# TASK TO CARRY OUT
Every line below that has the string "none" adds one to the count. Give that count by itself.

# INPUT DATA
============
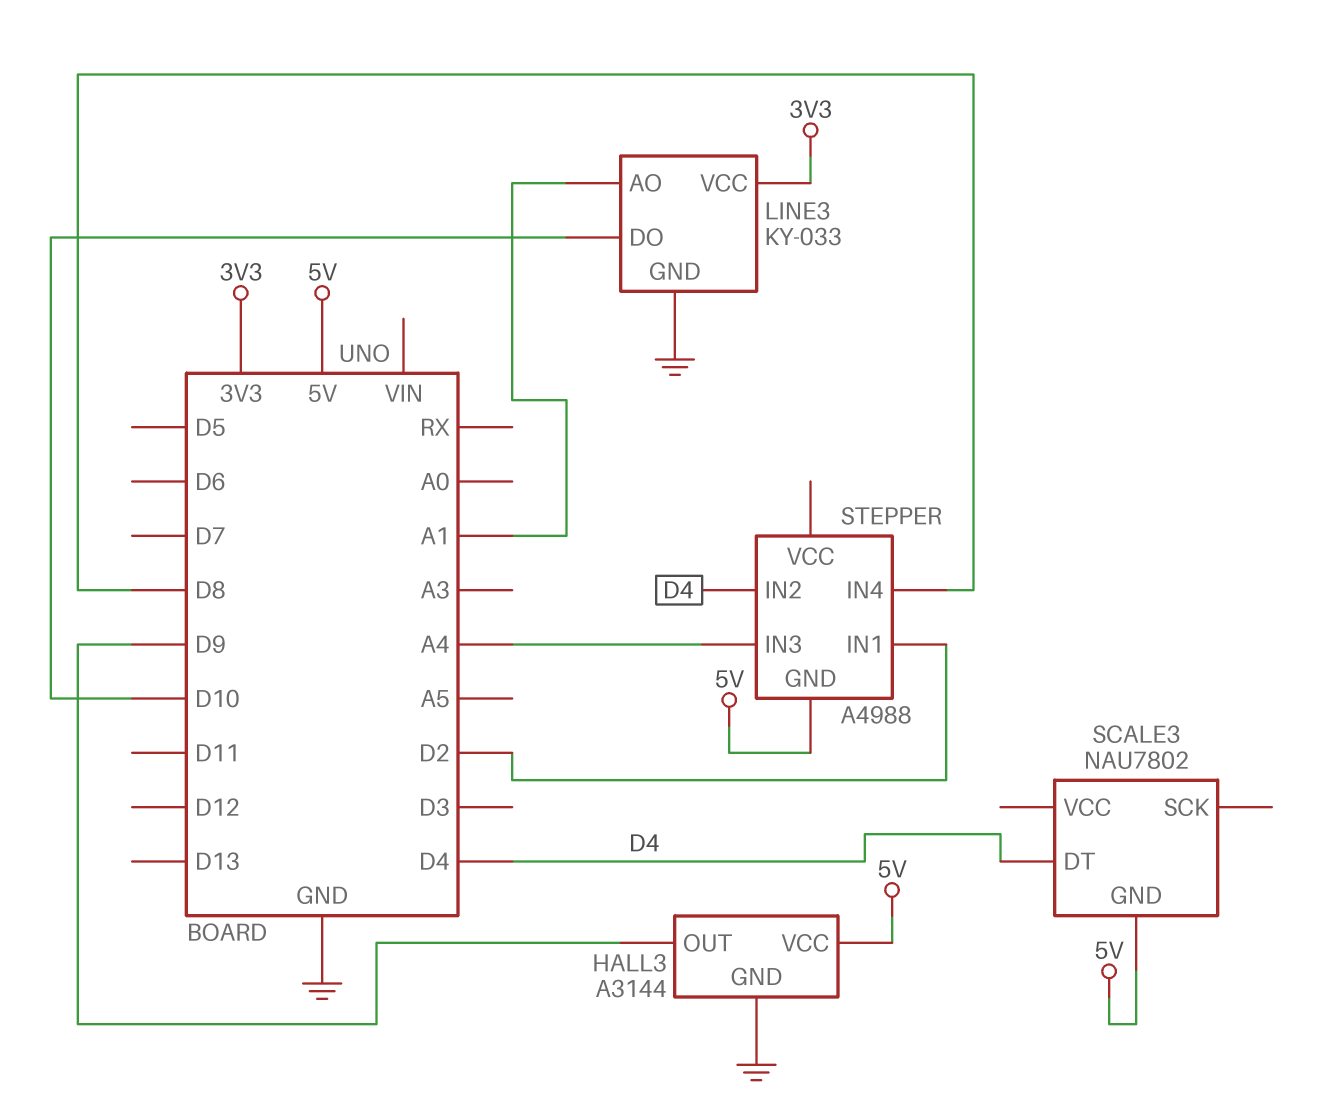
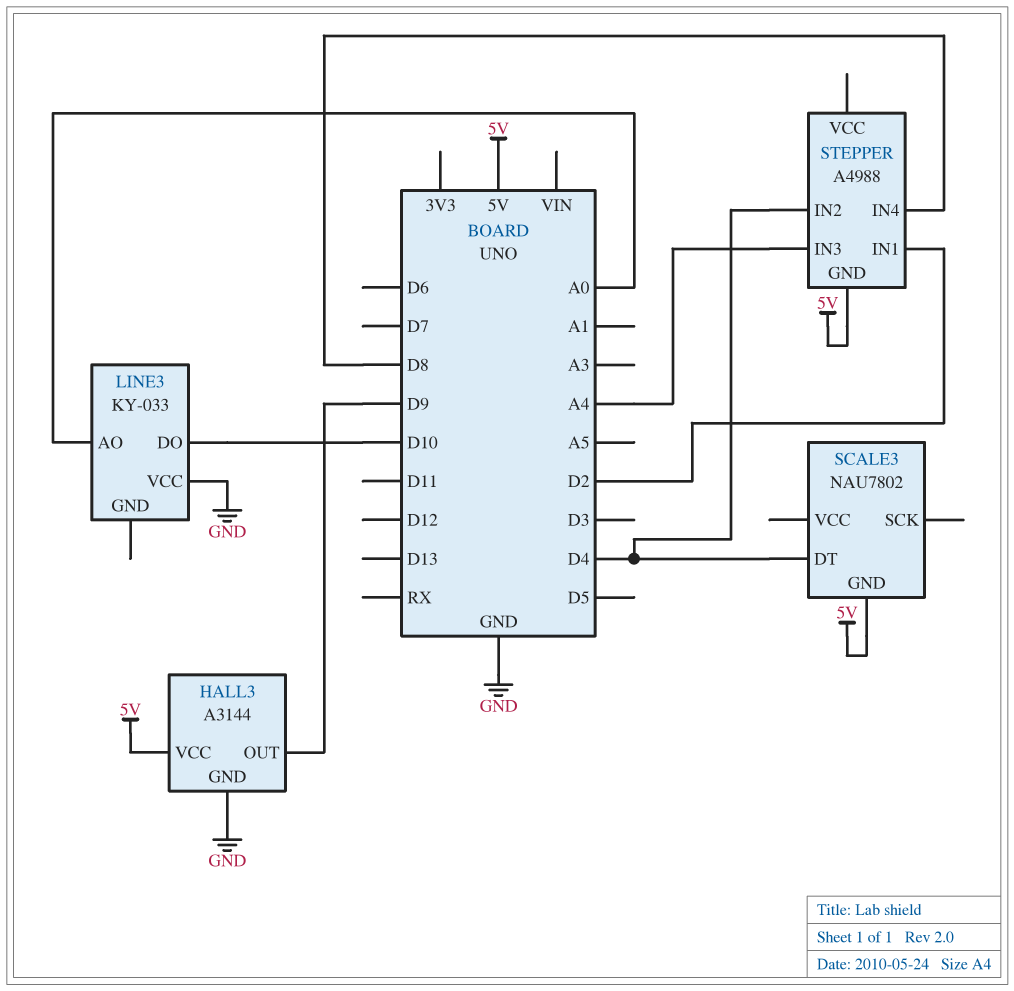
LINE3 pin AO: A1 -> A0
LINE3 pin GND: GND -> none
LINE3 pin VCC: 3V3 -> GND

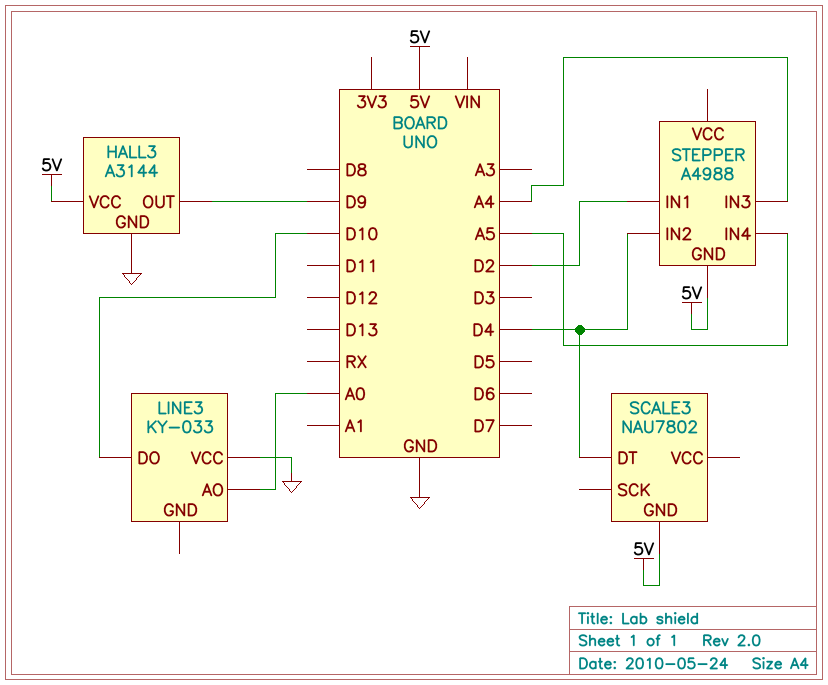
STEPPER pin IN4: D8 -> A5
============
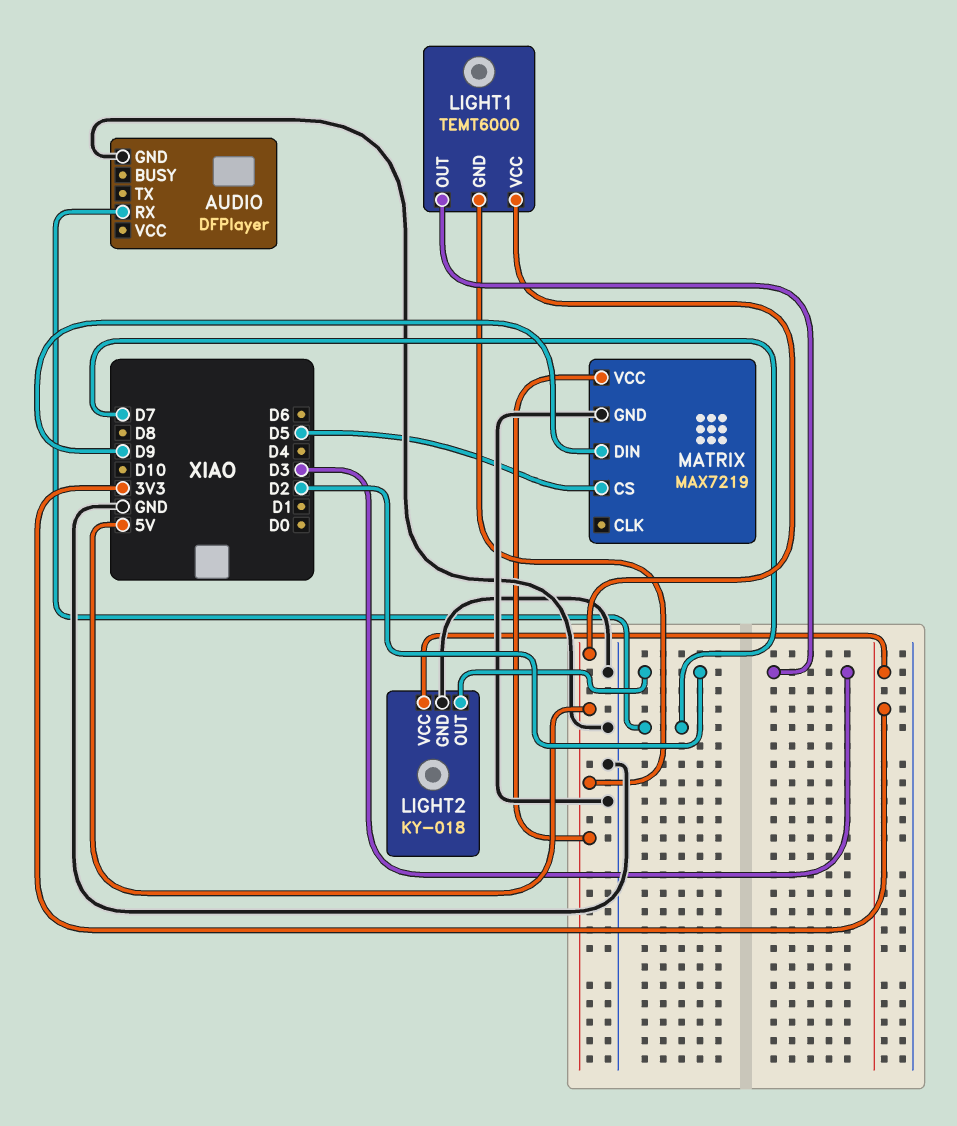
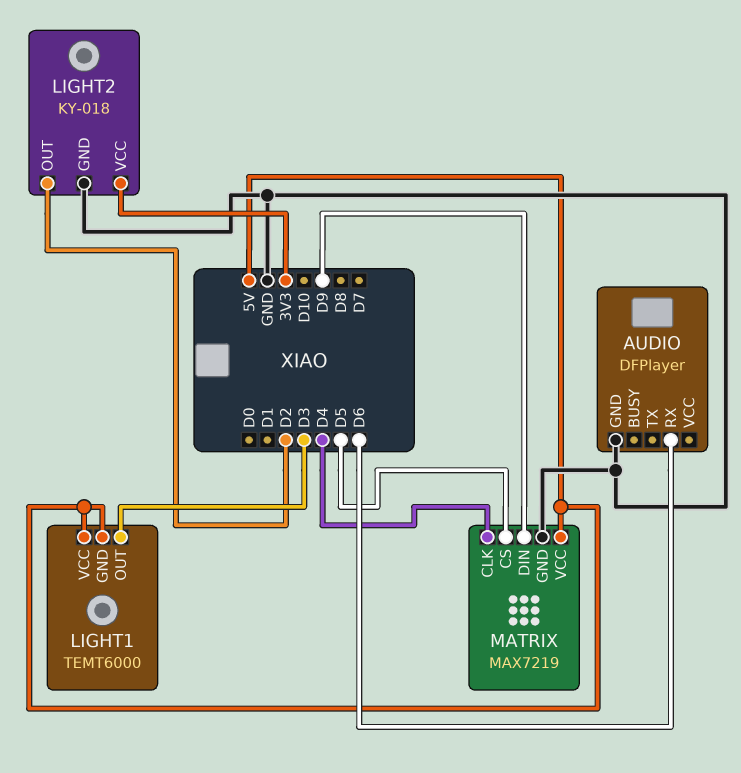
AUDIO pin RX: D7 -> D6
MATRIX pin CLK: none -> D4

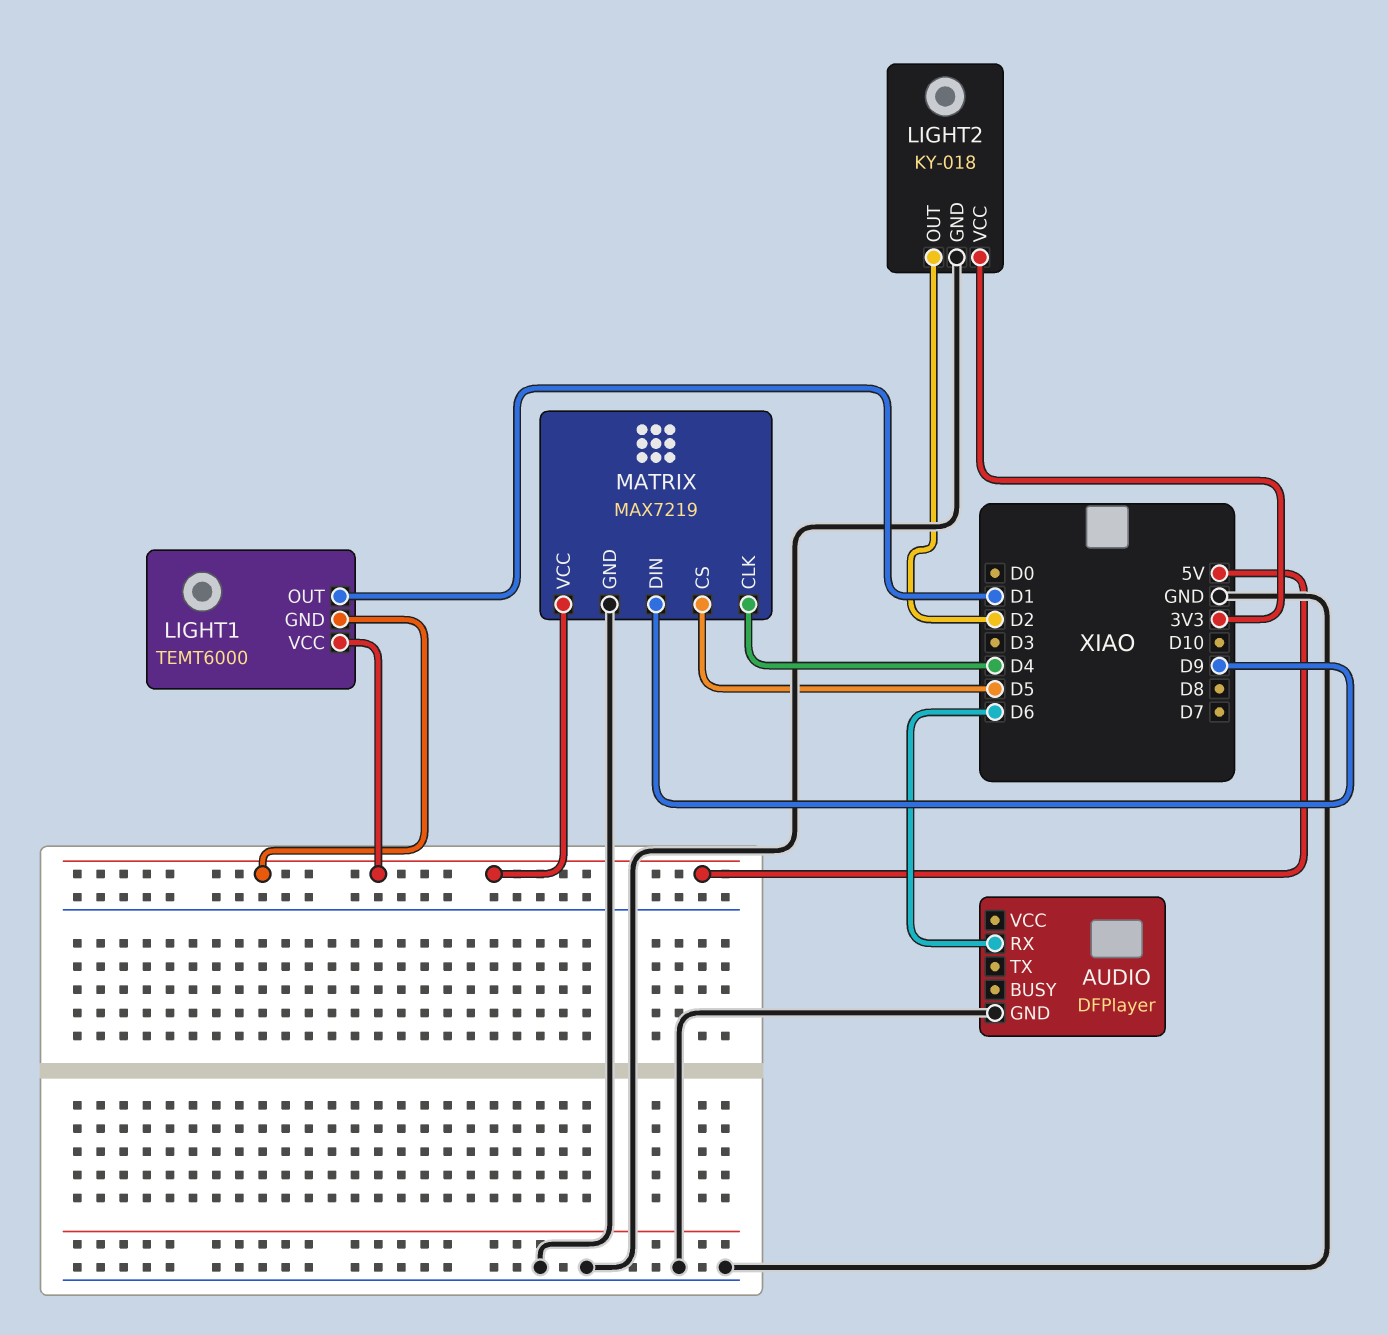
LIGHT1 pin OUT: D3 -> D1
============
# SOLUTION FOR THIS EXERCISE
2